**Work task:**
The answer should consist of the full listing below, repeated exactly and free of pictures.

**Exercise data:**
-=-=-

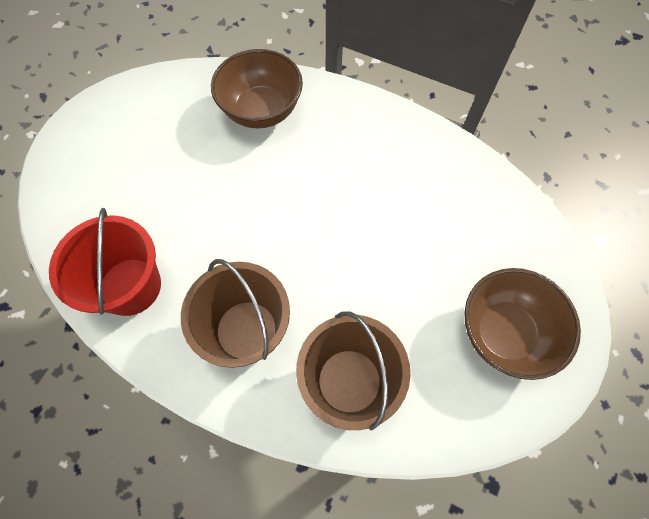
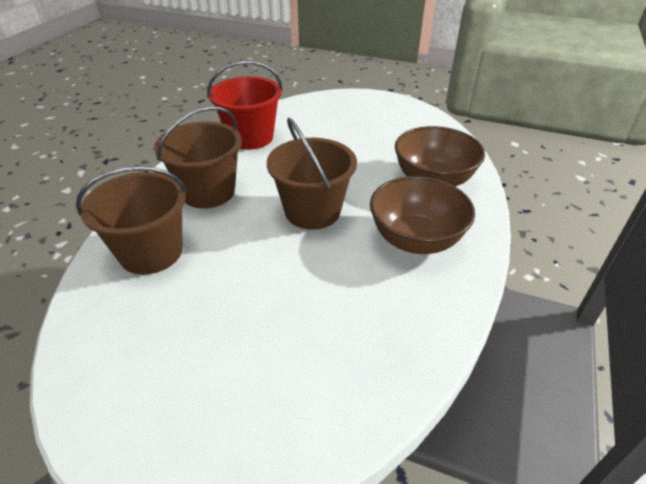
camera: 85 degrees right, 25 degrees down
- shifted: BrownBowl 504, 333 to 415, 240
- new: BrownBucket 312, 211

-=-=-

**Solution to the exercise:**
camera: 85 degrees right, 25 degrees down
- shifted: BrownBowl 504, 333 to 415, 240
- new: BrownBucket 312, 211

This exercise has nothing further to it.